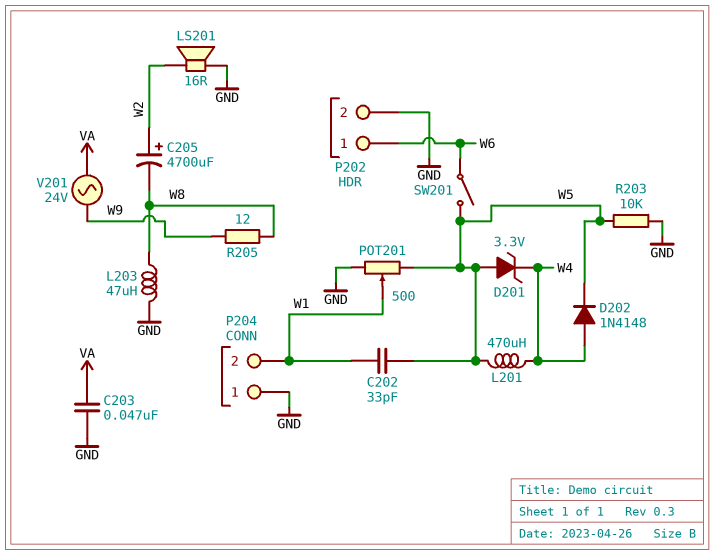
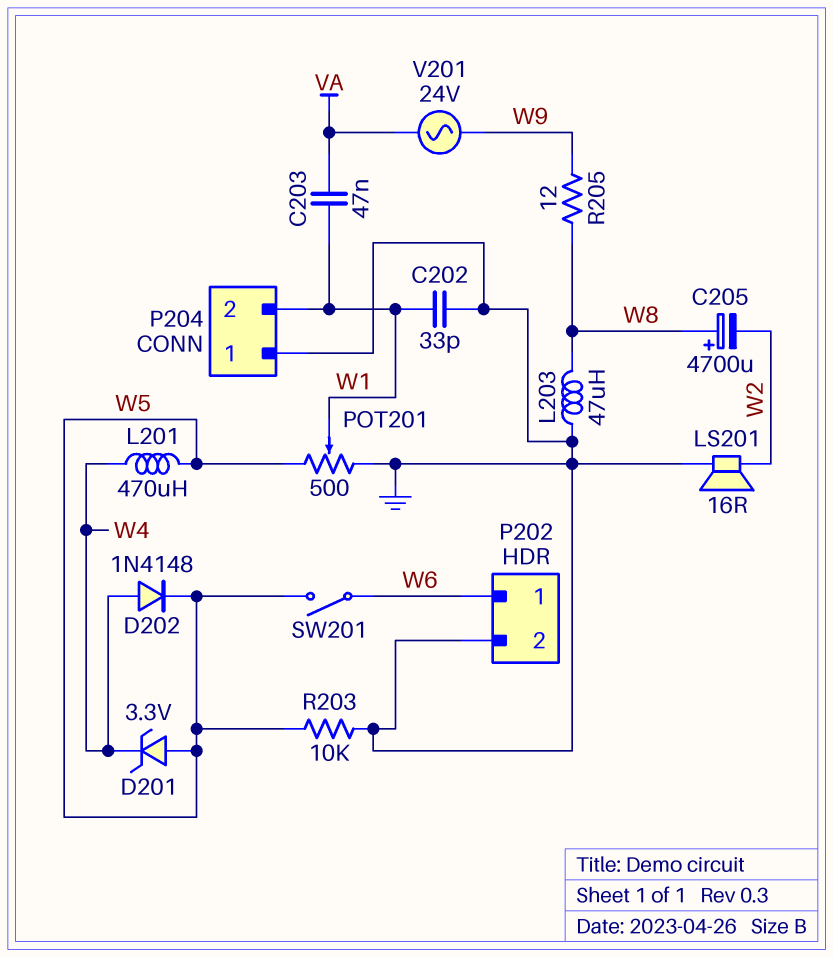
C202: 33pF (W1, W5) -> 33pF (GND, W1)
C203: 47nF (GND, VA) -> 47nF (VA, W1)
C205: 4700uF (plus W2, minus W8) -> 4700uF (plus W8, minus W2)

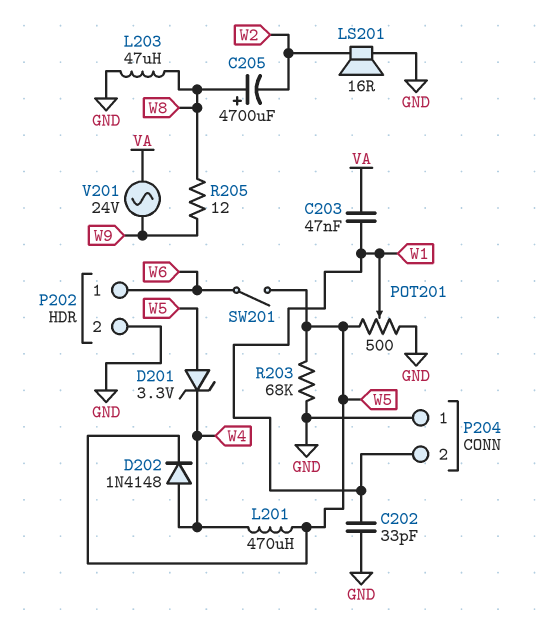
R203: 10k (GND, W5) -> 68k (GND, W5)

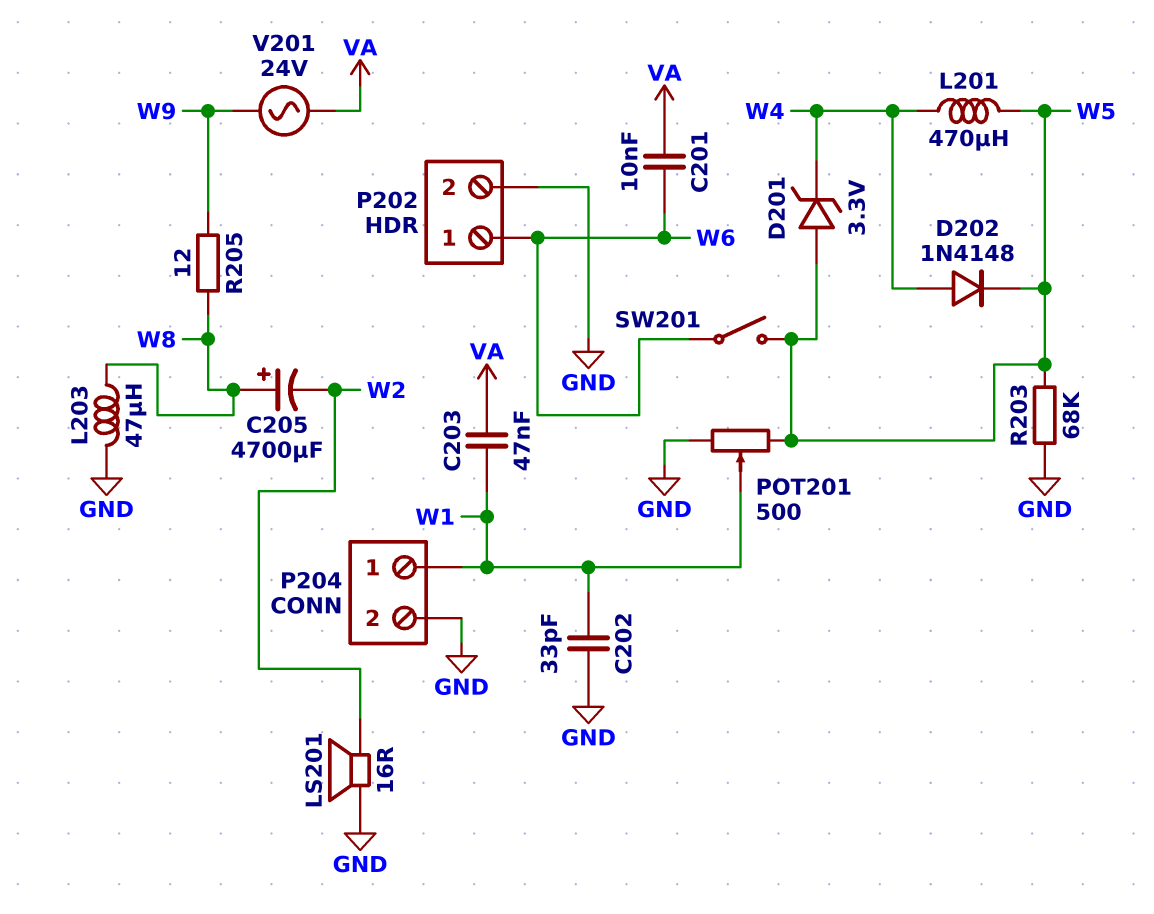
C201: none -> 10nF (VA, W6)
P204 pin 1: GND -> W1
P204 pin 2: W1 -> GND

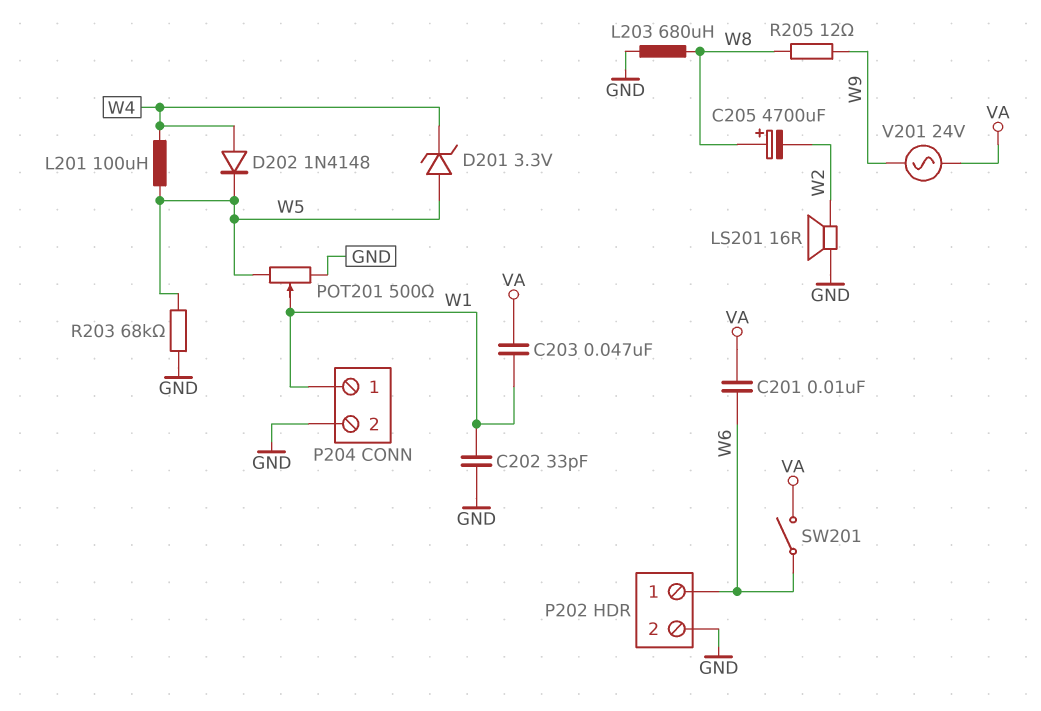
L201: 470uH (W4, W5) -> 100uH (W4, W5)
L203: 47uH (GND, W8) -> 680uH (GND, W8)
SW201: switch (W5, W6) -> switch (VA, W6)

What the task asks
Copy every entry above exactly as it stands, but leave the pictures out.

Written answer
C202: 33pF (W1, W5) -> 33pF (GND, W1)
C203: 47nF (GND, VA) -> 47nF (VA, W1)
C205: 4700uF (plus W2, minus W8) -> 4700uF (plus W8, minus W2)

R203: 10k (GND, W5) -> 68k (GND, W5)

C201: none -> 10nF (VA, W6)
P204 pin 1: GND -> W1
P204 pin 2: W1 -> GND

L201: 470uH (W4, W5) -> 100uH (W4, W5)
L203: 47uH (GND, W8) -> 680uH (GND, W8)
SW201: switch (W5, W6) -> switch (VA, W6)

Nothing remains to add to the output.